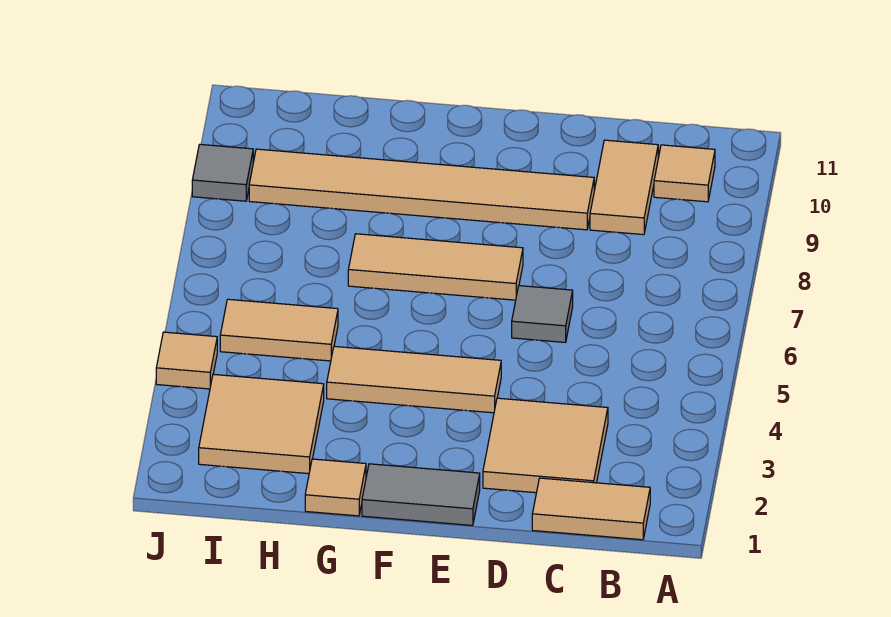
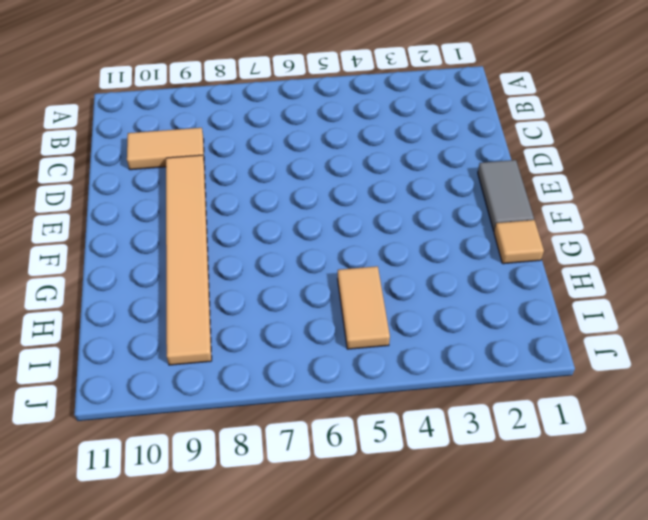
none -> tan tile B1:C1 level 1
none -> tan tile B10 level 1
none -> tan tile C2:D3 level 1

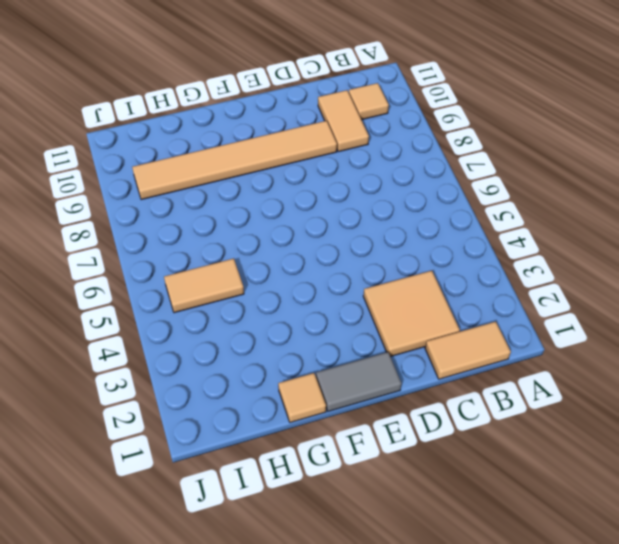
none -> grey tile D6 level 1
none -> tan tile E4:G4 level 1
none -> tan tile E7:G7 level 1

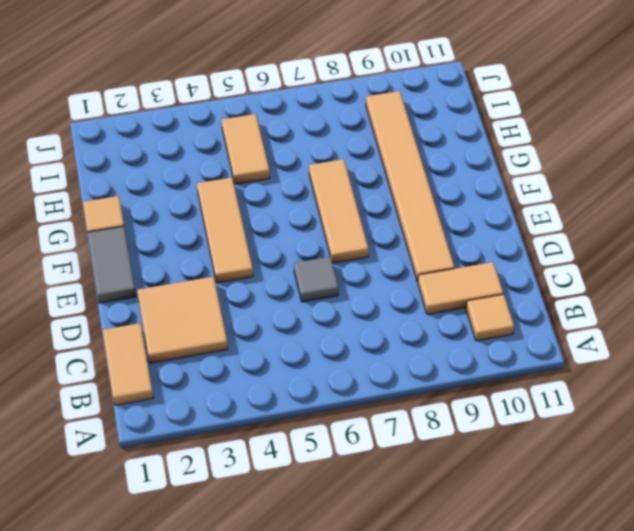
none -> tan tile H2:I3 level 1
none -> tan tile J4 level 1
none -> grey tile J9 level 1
________________________________________
• [The task]: Report every line of the preceding listing where the string "grey" occurs.

• [Output below]:
none -> grey tile D6 level 1
none -> grey tile J9 level 1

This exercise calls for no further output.